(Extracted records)

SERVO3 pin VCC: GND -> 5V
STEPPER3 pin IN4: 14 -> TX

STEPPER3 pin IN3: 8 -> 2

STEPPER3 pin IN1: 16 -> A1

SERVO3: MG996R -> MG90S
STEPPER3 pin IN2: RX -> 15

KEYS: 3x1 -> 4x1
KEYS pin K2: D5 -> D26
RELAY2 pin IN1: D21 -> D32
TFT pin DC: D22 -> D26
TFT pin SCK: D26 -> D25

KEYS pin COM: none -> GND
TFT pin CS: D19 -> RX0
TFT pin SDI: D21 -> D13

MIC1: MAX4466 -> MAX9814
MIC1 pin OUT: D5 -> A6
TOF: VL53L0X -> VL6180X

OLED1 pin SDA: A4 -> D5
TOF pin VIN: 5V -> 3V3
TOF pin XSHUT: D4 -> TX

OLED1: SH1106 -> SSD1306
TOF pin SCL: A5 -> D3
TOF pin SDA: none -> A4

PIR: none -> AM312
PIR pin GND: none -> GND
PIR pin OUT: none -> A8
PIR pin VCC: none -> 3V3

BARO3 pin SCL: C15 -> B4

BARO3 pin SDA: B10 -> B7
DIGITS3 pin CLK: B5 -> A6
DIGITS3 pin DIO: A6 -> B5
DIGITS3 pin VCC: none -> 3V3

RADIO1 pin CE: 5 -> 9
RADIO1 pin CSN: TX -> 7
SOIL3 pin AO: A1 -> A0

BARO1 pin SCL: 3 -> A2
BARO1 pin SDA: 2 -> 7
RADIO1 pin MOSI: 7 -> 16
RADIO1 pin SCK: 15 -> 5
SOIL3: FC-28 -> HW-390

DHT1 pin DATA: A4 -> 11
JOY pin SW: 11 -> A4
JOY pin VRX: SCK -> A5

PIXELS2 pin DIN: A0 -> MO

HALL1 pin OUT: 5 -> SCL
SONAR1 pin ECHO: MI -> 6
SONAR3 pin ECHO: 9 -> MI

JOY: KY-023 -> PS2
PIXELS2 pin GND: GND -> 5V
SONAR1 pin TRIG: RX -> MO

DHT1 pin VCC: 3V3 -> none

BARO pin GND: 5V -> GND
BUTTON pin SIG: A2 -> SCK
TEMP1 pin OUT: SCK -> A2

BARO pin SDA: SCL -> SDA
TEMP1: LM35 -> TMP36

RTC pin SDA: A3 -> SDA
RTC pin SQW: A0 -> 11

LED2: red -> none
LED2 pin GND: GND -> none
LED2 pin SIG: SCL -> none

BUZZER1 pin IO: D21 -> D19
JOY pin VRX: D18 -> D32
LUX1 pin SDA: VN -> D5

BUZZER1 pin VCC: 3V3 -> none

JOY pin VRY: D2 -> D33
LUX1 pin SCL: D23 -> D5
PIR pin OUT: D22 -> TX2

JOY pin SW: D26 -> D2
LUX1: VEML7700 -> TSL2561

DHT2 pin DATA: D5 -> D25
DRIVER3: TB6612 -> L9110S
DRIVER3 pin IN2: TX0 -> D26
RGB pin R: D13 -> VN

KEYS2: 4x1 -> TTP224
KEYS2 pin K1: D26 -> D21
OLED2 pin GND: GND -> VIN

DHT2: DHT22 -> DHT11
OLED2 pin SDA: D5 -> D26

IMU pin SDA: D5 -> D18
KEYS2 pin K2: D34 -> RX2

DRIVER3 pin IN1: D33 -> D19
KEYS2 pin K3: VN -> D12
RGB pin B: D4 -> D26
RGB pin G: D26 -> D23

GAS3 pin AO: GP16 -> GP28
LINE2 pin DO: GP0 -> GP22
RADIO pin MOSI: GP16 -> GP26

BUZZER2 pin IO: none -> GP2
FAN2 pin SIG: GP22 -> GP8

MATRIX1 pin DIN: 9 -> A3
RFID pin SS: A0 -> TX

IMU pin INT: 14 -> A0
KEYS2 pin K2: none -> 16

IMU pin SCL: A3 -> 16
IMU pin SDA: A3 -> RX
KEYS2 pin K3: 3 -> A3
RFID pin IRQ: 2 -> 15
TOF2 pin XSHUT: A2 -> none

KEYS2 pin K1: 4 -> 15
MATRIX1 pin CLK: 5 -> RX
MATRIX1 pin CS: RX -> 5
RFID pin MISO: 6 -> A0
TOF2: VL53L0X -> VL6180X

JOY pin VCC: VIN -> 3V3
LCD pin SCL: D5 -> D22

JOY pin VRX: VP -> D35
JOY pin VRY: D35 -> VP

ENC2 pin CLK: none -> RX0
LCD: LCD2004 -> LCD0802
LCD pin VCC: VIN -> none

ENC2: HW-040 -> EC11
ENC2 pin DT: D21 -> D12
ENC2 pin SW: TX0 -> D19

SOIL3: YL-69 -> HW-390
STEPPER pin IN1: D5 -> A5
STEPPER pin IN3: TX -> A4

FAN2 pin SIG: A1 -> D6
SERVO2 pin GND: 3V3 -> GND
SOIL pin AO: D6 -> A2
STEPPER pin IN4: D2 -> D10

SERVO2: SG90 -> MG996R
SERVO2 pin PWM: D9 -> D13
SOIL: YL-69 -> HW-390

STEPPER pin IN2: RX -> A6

§ THE PROBLEM: A faithful copy of every record is required; output it in full.

§ RESPONSE TO THIS TASK:
SERVO3 pin VCC: GND -> 5V
STEPPER3 pin IN4: 14 -> TX

STEPPER3 pin IN3: 8 -> 2

STEPPER3 pin IN1: 16 -> A1

SERVO3: MG996R -> MG90S
STEPPER3 pin IN2: RX -> 15

KEYS: 3x1 -> 4x1
KEYS pin K2: D5 -> D26
RELAY2 pin IN1: D21 -> D32
TFT pin DC: D22 -> D26
TFT pin SCK: D26 -> D25

KEYS pin COM: none -> GND
TFT pin CS: D19 -> RX0
TFT pin SDI: D21 -> D13

MIC1: MAX4466 -> MAX9814
MIC1 pin OUT: D5 -> A6
TOF: VL53L0X -> VL6180X

OLED1 pin SDA: A4 -> D5
TOF pin VIN: 5V -> 3V3
TOF pin XSHUT: D4 -> TX

OLED1: SH1106 -> SSD1306
TOF pin SCL: A5 -> D3
TOF pin SDA: none -> A4

PIR: none -> AM312
PIR pin GND: none -> GND
PIR pin OUT: none -> A8
PIR pin VCC: none -> 3V3

BARO3 pin SCL: C15 -> B4

BARO3 pin SDA: B10 -> B7
DIGITS3 pin CLK: B5 -> A6
DIGITS3 pin DIO: A6 -> B5
DIGITS3 pin VCC: none -> 3V3

RADIO1 pin CE: 5 -> 9
RADIO1 pin CSN: TX -> 7
SOIL3 pin AO: A1 -> A0

BARO1 pin SCL: 3 -> A2
BARO1 pin SDA: 2 -> 7
RADIO1 pin MOSI: 7 -> 16
RADIO1 pin SCK: 15 -> 5
SOIL3: FC-28 -> HW-390

DHT1 pin DATA: A4 -> 11
JOY pin SW: 11 -> A4
JOY pin VRX: SCK -> A5

PIXELS2 pin DIN: A0 -> MO

HALL1 pin OUT: 5 -> SCL
SONAR1 pin ECHO: MI -> 6
SONAR3 pin ECHO: 9 -> MI

JOY: KY-023 -> PS2
PIXELS2 pin GND: GND -> 5V
SONAR1 pin TRIG: RX -> MO

DHT1 pin VCC: 3V3 -> none

BARO pin GND: 5V -> GND
BUTTON pin SIG: A2 -> SCK
TEMP1 pin OUT: SCK -> A2

BARO pin SDA: SCL -> SDA
TEMP1: LM35 -> TMP36

RTC pin SDA: A3 -> SDA
RTC pin SQW: A0 -> 11

LED2: red -> none
LED2 pin GND: GND -> none
LED2 pin SIG: SCL -> none

BUZZER1 pin IO: D21 -> D19
JOY pin VRX: D18 -> D32
LUX1 pin SDA: VN -> D5

BUZZER1 pin VCC: 3V3 -> none

JOY pin VRY: D2 -> D33
LUX1 pin SCL: D23 -> D5
PIR pin OUT: D22 -> TX2

JOY pin SW: D26 -> D2
LUX1: VEML7700 -> TSL2561

DHT2 pin DATA: D5 -> D25
DRIVER3: TB6612 -> L9110S
DRIVER3 pin IN2: TX0 -> D26
RGB pin R: D13 -> VN

KEYS2: 4x1 -> TTP224
KEYS2 pin K1: D26 -> D21
OLED2 pin GND: GND -> VIN

DHT2: DHT22 -> DHT11
OLED2 pin SDA: D5 -> D26

IMU pin SDA: D5 -> D18
KEYS2 pin K2: D34 -> RX2

DRIVER3 pin IN1: D33 -> D19
KEYS2 pin K3: VN -> D12
RGB pin B: D4 -> D26
RGB pin G: D26 -> D23

GAS3 pin AO: GP16 -> GP28
LINE2 pin DO: GP0 -> GP22
RADIO pin MOSI: GP16 -> GP26

BUZZER2 pin IO: none -> GP2
FAN2 pin SIG: GP22 -> GP8

MATRIX1 pin DIN: 9 -> A3
RFID pin SS: A0 -> TX

IMU pin INT: 14 -> A0
KEYS2 pin K2: none -> 16

IMU pin SCL: A3 -> 16
IMU pin SDA: A3 -> RX
KEYS2 pin K3: 3 -> A3
RFID pin IRQ: 2 -> 15
TOF2 pin XSHUT: A2 -> none

KEYS2 pin K1: 4 -> 15
MATRIX1 pin CLK: 5 -> RX
MATRIX1 pin CS: RX -> 5
RFID pin MISO: 6 -> A0
TOF2: VL53L0X -> VL6180X

JOY pin VCC: VIN -> 3V3
LCD pin SCL: D5 -> D22

JOY pin VRX: VP -> D35
JOY pin VRY: D35 -> VP

ENC2 pin CLK: none -> RX0
LCD: LCD2004 -> LCD0802
LCD pin VCC: VIN -> none

ENC2: HW-040 -> EC11
ENC2 pin DT: D21 -> D12
ENC2 pin SW: TX0 -> D19

SOIL3: YL-69 -> HW-390
STEPPER pin IN1: D5 -> A5
STEPPER pin IN3: TX -> A4

FAN2 pin SIG: A1 -> D6
SERVO2 pin GND: 3V3 -> GND
SOIL pin AO: D6 -> A2
STEPPER pin IN4: D2 -> D10

SERVO2: SG90 -> MG996R
SERVO2 pin PWM: D9 -> D13
SOIL: YL-69 -> HW-390

STEPPER pin IN2: RX -> A6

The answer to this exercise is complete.